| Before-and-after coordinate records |
··········
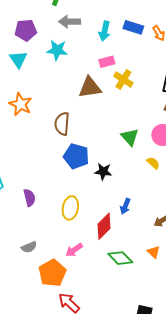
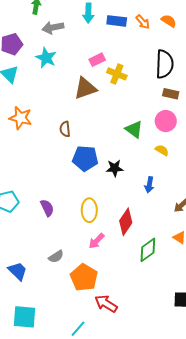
cyan arrow: (105, 31) -> (88, 13), moved
cyan star: (57, 50) -> (46, 58), turned 30
brown semicircle: (62, 124) -> (65, 129), size x0.7
blue arrow: (125, 206) -> (149, 185), moved
pink arrow: (74, 250) -> (96, 241), moved
green diamond: (120, 258) -> (148, 250), turned -70

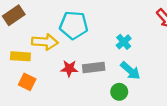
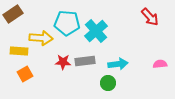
cyan cross: (124, 42) -> (96, 31), moved, size x1.6
cyan arrow: (130, 71) -> (118, 64), turned -48
orange square: (27, 82) -> (25, 74), turned 35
··········
| YOUR GOAL |
Set down every entry word for word, but omit the pictures.

| ANSWER AREA |
cyan arrow: (105, 31) -> (88, 13), moved
cyan star: (57, 50) -> (46, 58), turned 30
brown semicircle: (62, 124) -> (65, 129), size x0.7
blue arrow: (125, 206) -> (149, 185), moved
pink arrow: (74, 250) -> (96, 241), moved
green diamond: (120, 258) -> (148, 250), turned -70

cyan cross: (124, 42) -> (96, 31), moved, size x1.6
cyan arrow: (130, 71) -> (118, 64), turned -48
orange square: (27, 82) -> (25, 74), turned 35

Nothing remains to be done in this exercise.